(Dataset extract Opens)
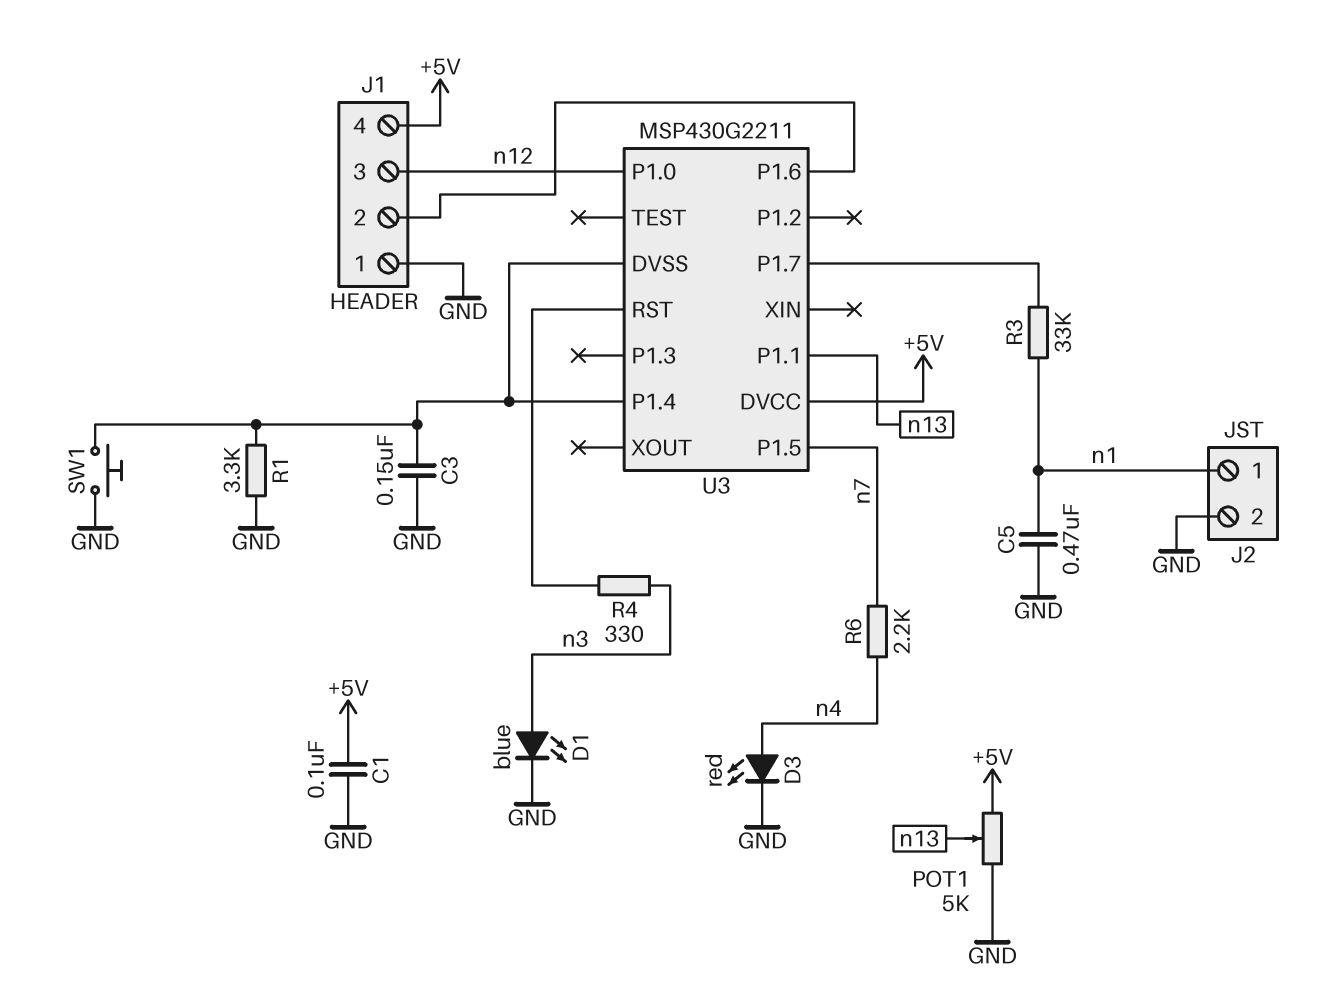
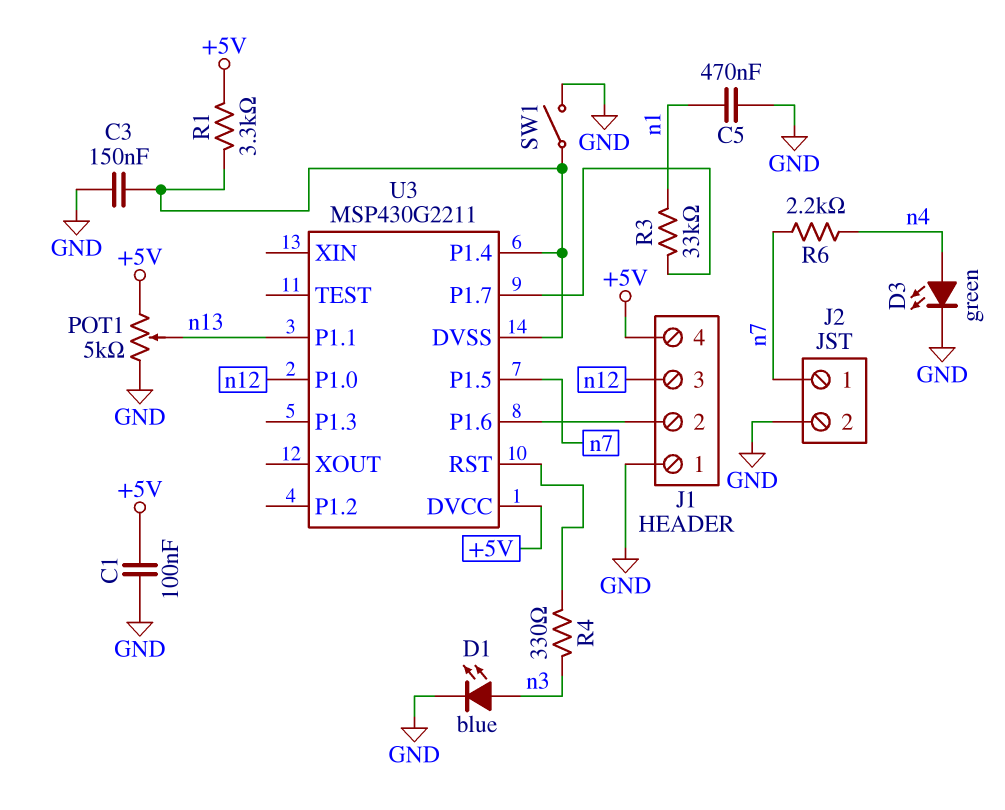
D3: LED red (A n4, K GND) -> LED green (A n4, K GND)
J2 pin 1: n1 -> n7
R1: 3.3k (GND, U3/DVSS) -> 3.3k (+5V, U3/DVSS)
SW1: button (GND, U3/DVSS) -> switch (GND, U3/DVSS)

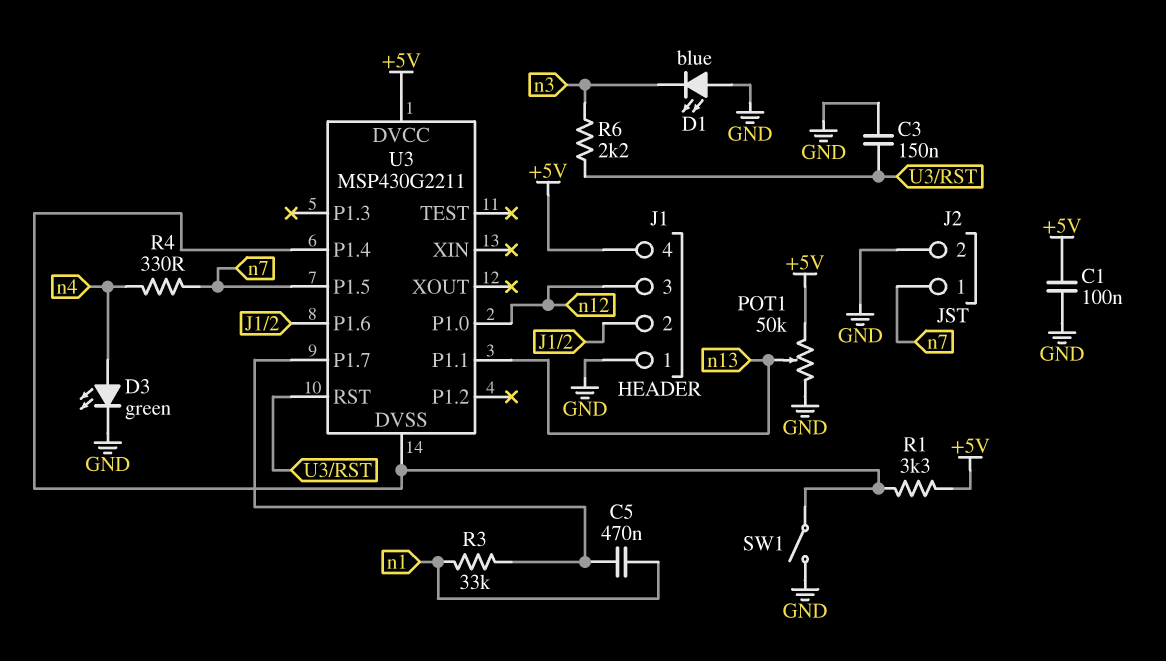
C3: 150nF (GND, U3/DVSS) -> 150nF (GND, U3/RST)
C5: 470nF (GND, n1) -> 470nF (U3/P1.7, n1)
D1: LED blue (A n3, K GND) -> LED blue (A GND, K n3)
POT1: 5k (+5V, GND, wiper n13) -> 50k (+5V, GND, wiper n13)
R4: 330 (U3/RST, n3) -> 330 (n4, n7)
R6: 2.2k (n4, n7) -> 2.2k (U3/RST, n3)

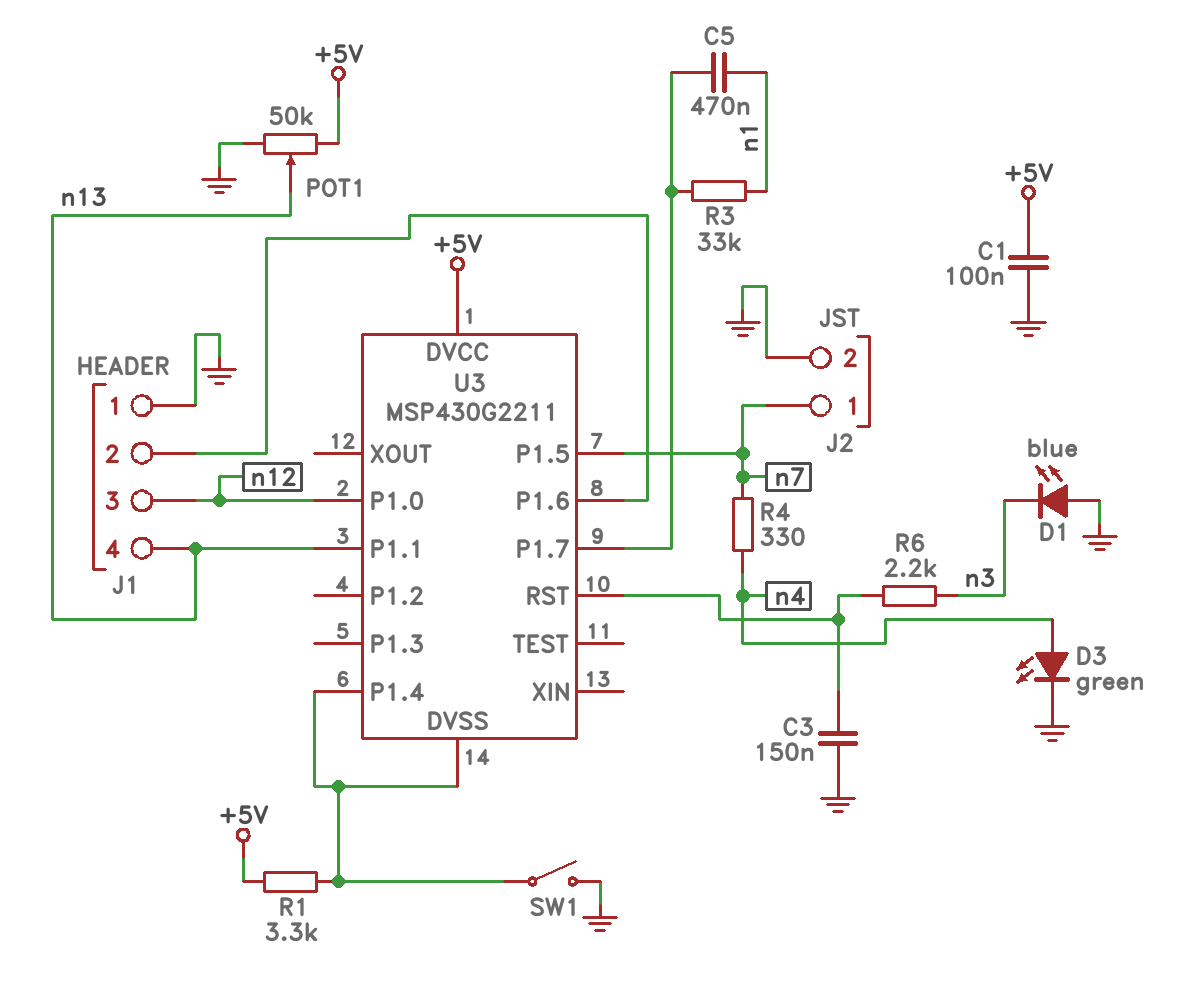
J1 pin 4: +5V -> n13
(Dataset extract Closes)
▶ _Problem requirements_
Each line of the data is to be duplicated exactly; pictures stay out of the copy.

▶ _Answer for the task_
D3: LED red (A n4, K GND) -> LED green (A n4, K GND)
J2 pin 1: n1 -> n7
R1: 3.3k (GND, U3/DVSS) -> 3.3k (+5V, U3/DVSS)
SW1: button (GND, U3/DVSS) -> switch (GND, U3/DVSS)

C3: 150nF (GND, U3/DVSS) -> 150nF (GND, U3/RST)
C5: 470nF (GND, n1) -> 470nF (U3/P1.7, n1)
D1: LED blue (A n3, K GND) -> LED blue (A GND, K n3)
POT1: 5k (+5V, GND, wiper n13) -> 50k (+5V, GND, wiper n13)
R4: 330 (U3/RST, n3) -> 330 (n4, n7)
R6: 2.2k (n4, n7) -> 2.2k (U3/RST, n3)

J1 pin 4: +5V -> n13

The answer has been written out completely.